[Shape state transition data]
++++++

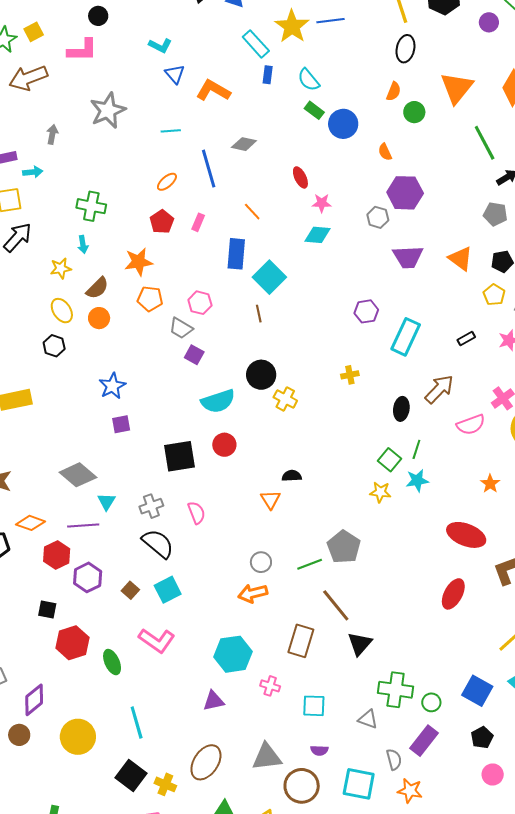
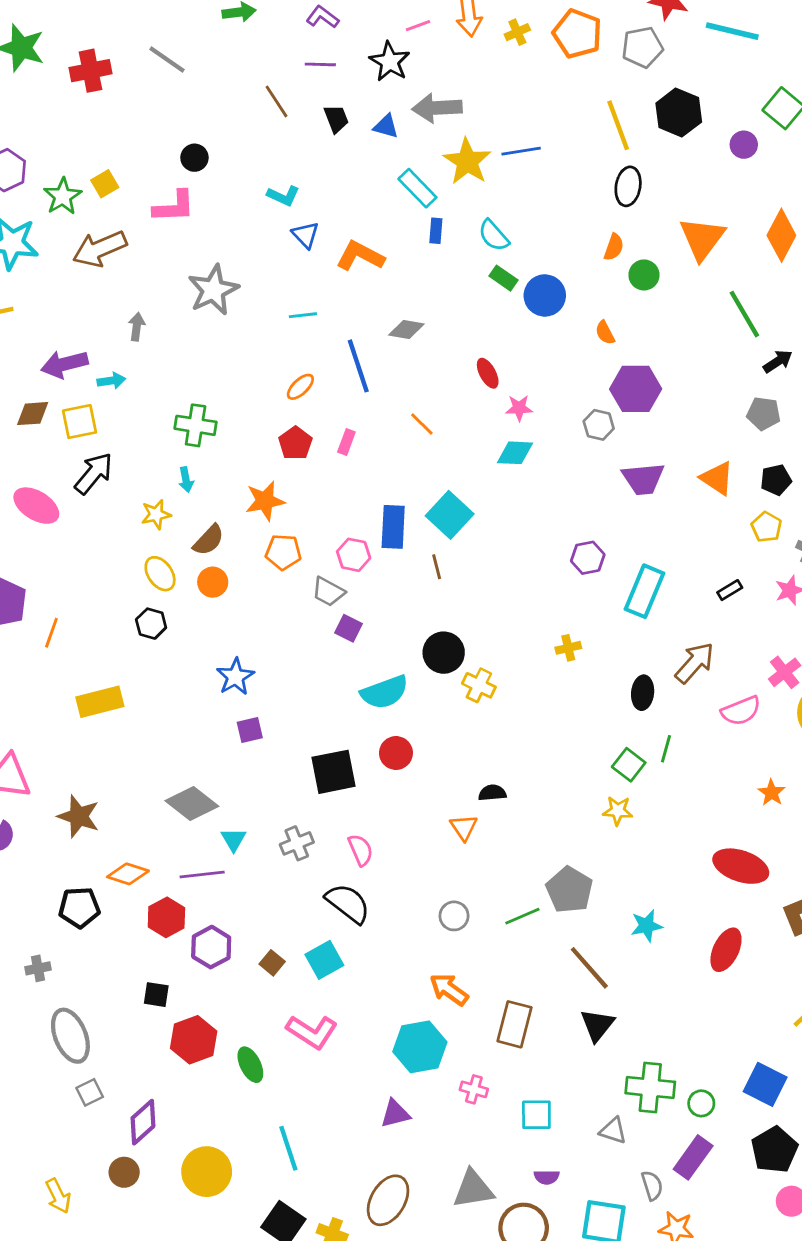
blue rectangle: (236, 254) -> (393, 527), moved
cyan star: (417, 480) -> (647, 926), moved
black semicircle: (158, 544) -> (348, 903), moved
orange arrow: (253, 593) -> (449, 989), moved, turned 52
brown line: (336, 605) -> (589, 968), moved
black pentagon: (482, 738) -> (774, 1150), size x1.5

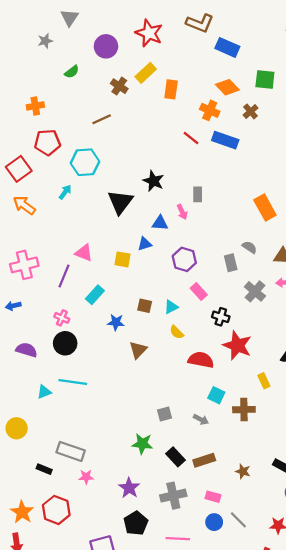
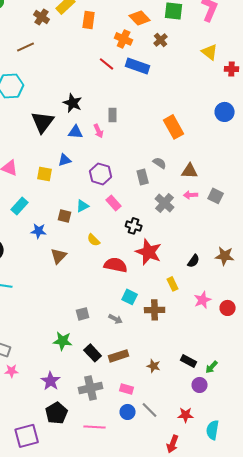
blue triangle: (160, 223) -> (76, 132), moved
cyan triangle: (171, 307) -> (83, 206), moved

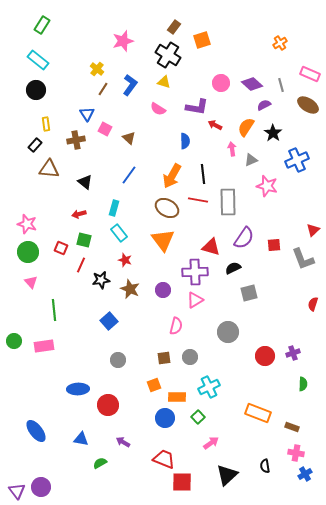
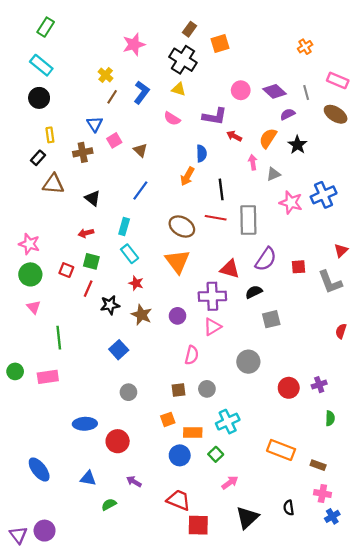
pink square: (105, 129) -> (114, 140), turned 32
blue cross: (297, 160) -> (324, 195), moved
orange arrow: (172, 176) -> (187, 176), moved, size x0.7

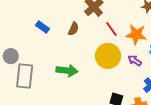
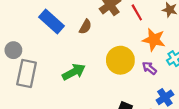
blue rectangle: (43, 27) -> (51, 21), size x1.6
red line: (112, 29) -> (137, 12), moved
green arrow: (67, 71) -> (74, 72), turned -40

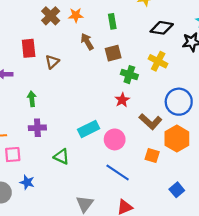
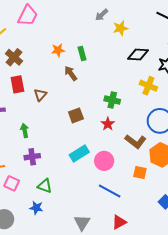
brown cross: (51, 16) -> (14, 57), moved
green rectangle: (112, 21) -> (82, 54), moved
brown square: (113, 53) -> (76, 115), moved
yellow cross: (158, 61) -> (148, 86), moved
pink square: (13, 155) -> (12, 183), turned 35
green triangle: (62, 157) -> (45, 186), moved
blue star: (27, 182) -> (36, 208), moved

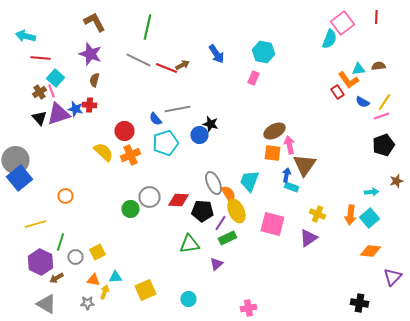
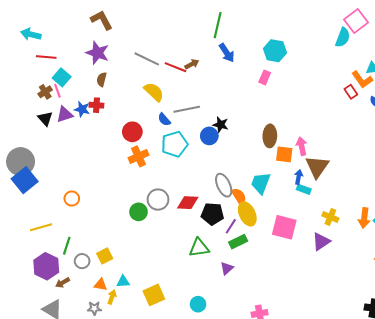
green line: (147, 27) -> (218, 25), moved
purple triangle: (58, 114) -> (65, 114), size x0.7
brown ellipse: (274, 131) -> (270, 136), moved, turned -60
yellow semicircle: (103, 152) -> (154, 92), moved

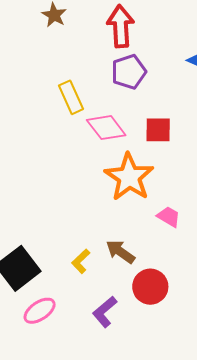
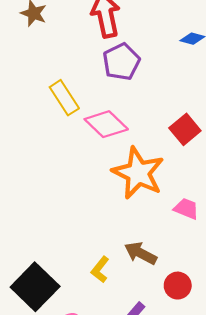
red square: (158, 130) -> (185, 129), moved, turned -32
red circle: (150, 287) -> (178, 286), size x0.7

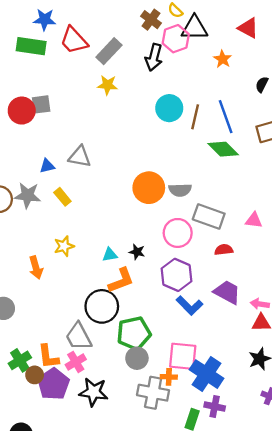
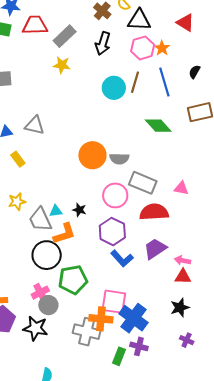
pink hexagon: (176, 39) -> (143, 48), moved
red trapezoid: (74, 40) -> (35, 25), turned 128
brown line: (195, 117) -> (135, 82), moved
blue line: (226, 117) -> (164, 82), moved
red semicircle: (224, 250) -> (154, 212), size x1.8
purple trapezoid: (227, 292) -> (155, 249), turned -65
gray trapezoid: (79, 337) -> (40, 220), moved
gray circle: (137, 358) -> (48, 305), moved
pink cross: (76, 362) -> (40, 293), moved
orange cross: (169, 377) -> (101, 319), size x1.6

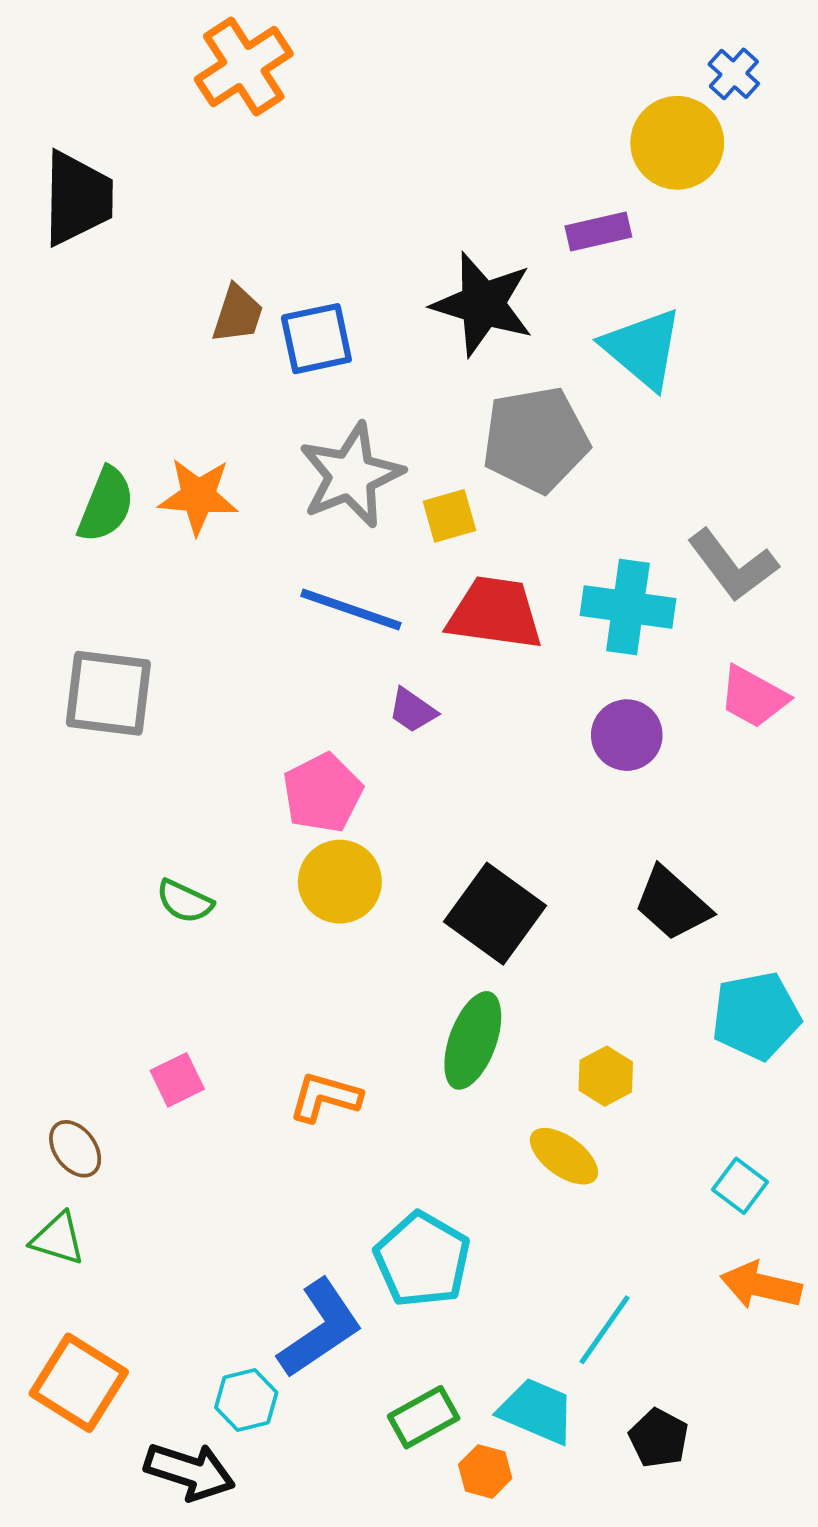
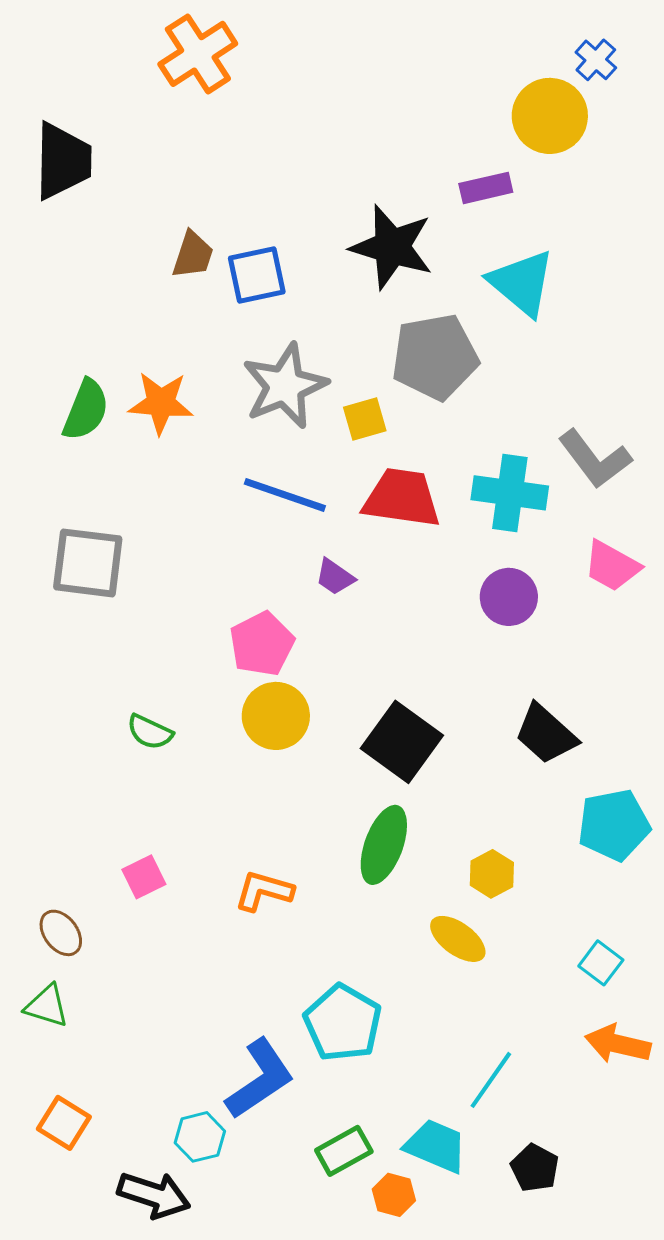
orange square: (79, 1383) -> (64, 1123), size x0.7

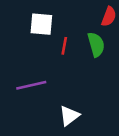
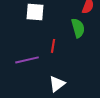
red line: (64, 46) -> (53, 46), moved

++++++

> What is needed
Only the lines from the start of the records above through the line containing "pink square: (105, 129)" should be returned, exactly and with both ends, please; the pictures stay out.

> Solution to the problem
blue rectangle: (236, 254) -> (393, 527), moved
cyan star: (417, 480) -> (647, 926), moved
black semicircle: (158, 544) -> (348, 903), moved
orange arrow: (253, 593) -> (449, 989), moved, turned 52
brown line: (336, 605) -> (589, 968), moved
black pentagon: (482, 738) -> (774, 1150), size x1.5

blue triangle: (160, 223) -> (76, 132), moved
cyan triangle: (171, 307) -> (83, 206), moved

pink square: (105, 129) -> (114, 140), turned 32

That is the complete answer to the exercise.